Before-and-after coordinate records
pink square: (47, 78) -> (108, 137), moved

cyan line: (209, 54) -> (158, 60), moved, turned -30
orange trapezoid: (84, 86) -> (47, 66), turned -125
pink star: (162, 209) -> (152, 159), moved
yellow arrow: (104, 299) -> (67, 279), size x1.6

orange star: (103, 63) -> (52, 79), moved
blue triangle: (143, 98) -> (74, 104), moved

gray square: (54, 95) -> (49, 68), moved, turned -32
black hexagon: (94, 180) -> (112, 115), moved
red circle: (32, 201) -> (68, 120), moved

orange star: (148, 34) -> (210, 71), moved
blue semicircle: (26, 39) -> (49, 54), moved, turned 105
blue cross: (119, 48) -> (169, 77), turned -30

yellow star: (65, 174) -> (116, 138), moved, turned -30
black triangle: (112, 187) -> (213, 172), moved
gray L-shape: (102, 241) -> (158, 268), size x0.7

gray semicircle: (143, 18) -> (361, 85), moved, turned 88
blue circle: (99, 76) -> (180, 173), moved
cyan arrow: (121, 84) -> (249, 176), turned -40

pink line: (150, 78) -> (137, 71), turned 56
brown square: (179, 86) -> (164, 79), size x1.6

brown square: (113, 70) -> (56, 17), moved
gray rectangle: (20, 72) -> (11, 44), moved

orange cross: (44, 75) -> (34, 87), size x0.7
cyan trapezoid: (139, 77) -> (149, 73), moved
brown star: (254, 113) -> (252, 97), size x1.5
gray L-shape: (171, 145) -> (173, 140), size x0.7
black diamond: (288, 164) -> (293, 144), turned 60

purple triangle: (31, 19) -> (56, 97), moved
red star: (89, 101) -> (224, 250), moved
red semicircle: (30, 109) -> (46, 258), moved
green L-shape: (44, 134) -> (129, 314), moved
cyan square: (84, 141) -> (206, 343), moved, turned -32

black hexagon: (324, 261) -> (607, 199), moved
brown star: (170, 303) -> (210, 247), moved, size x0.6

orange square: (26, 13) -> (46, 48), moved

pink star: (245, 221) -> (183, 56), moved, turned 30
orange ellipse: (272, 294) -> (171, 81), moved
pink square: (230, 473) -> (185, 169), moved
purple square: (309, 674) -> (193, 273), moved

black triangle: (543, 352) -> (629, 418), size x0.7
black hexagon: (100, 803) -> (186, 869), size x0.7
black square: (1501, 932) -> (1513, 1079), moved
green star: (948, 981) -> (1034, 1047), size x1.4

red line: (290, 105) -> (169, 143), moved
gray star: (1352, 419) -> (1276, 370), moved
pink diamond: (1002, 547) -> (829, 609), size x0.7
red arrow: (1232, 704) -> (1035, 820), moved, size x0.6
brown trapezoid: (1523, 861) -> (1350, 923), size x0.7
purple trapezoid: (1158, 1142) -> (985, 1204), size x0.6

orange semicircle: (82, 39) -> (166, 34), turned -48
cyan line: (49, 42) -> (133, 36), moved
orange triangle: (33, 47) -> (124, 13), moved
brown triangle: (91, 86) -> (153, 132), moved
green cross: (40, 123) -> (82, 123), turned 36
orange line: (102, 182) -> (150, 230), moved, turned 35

**YOUR ASSIGNMENT:** The records above are to be written out again word for word.

**RESULT OF THIS EXERCISE:**
pink square: (47, 78) -> (108, 137), moved

cyan line: (209, 54) -> (158, 60), moved, turned -30
orange trapezoid: (84, 86) -> (47, 66), turned -125
pink star: (162, 209) -> (152, 159), moved
yellow arrow: (104, 299) -> (67, 279), size x1.6

orange star: (103, 63) -> (52, 79), moved
blue triangle: (143, 98) -> (74, 104), moved

gray square: (54, 95) -> (49, 68), moved, turned -32
black hexagon: (94, 180) -> (112, 115), moved
red circle: (32, 201) -> (68, 120), moved

orange star: (148, 34) -> (210, 71), moved
blue semicircle: (26, 39) -> (49, 54), moved, turned 105
blue cross: (119, 48) -> (169, 77), turned -30

yellow star: (65, 174) -> (116, 138), moved, turned -30
black triangle: (112, 187) -> (213, 172), moved
gray L-shape: (102, 241) -> (158, 268), size x0.7

gray semicircle: (143, 18) -> (361, 85), moved, turned 88
blue circle: (99, 76) -> (180, 173), moved
cyan arrow: (121, 84) -> (249, 176), turned -40

pink line: (150, 78) -> (137, 71), turned 56
brown square: (179, 86) -> (164, 79), size x1.6

brown square: (113, 70) -> (56, 17), moved
gray rectangle: (20, 72) -> (11, 44), moved

orange cross: (44, 75) -> (34, 87), size x0.7
cyan trapezoid: (139, 77) -> (149, 73), moved
brown star: (254, 113) -> (252, 97), size x1.5
gray L-shape: (171, 145) -> (173, 140), size x0.7
black diamond: (288, 164) -> (293, 144), turned 60

purple triangle: (31, 19) -> (56, 97), moved
red star: (89, 101) -> (224, 250), moved
red semicircle: (30, 109) -> (46, 258), moved
green L-shape: (44, 134) -> (129, 314), moved
cyan square: (84, 141) -> (206, 343), moved, turned -32

black hexagon: (324, 261) -> (607, 199), moved
brown star: (170, 303) -> (210, 247), moved, size x0.6

orange square: (26, 13) -> (46, 48), moved

pink star: (245, 221) -> (183, 56), moved, turned 30
orange ellipse: (272, 294) -> (171, 81), moved
pink square: (230, 473) -> (185, 169), moved
purple square: (309, 674) -> (193, 273), moved

black triangle: (543, 352) -> (629, 418), size x0.7
black hexagon: (100, 803) -> (186, 869), size x0.7
black square: (1501, 932) -> (1513, 1079), moved
green star: (948, 981) -> (1034, 1047), size x1.4

red line: (290, 105) -> (169, 143), moved
gray star: (1352, 419) -> (1276, 370), moved
pink diamond: (1002, 547) -> (829, 609), size x0.7
red arrow: (1232, 704) -> (1035, 820), moved, size x0.6
brown trapezoid: (1523, 861) -> (1350, 923), size x0.7
purple trapezoid: (1158, 1142) -> (985, 1204), size x0.6

orange semicircle: (82, 39) -> (166, 34), turned -48
cyan line: (49, 42) -> (133, 36), moved
orange triangle: (33, 47) -> (124, 13), moved
brown triangle: (91, 86) -> (153, 132), moved
green cross: (40, 123) -> (82, 123), turned 36
orange line: (102, 182) -> (150, 230), moved, turned 35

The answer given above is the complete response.